_Problem_. Copy out each line of the material that includes the word "purple".

***

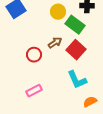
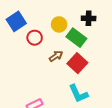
red circle: (34, 55) -> (35, 38), moved

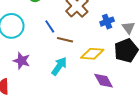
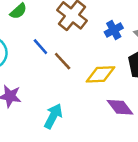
brown line: (65, 40) -> (63, 61), turned 42
cyan arrow: (59, 66) -> (53, 116), moved

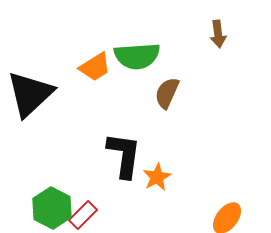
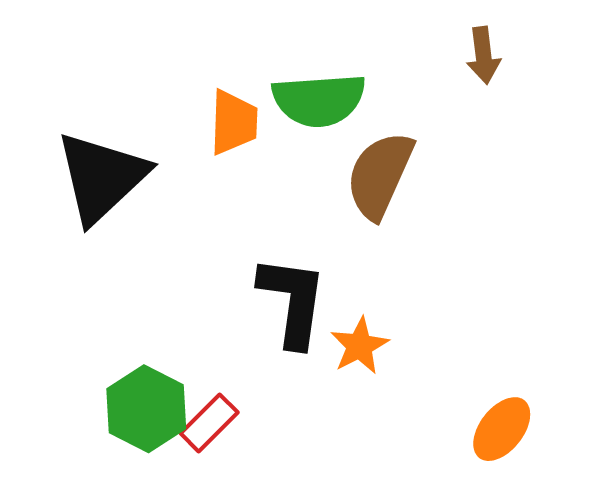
orange trapezoid: (95, 67) -> (234, 122), turned -56
brown semicircle: (167, 93) -> (380, 175), size x1.4

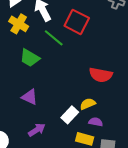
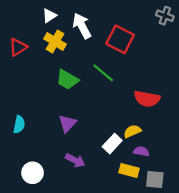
green line: (54, 38) -> (103, 73), moved
purple triangle: (30, 97) -> (67, 123), turned 48
purple arrow: (37, 130) -> (75, 160), turned 60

***

_Response area_.
purple triangle: (30, 97) -> (67, 123), turned 48
purple arrow: (37, 130) -> (75, 160), turned 60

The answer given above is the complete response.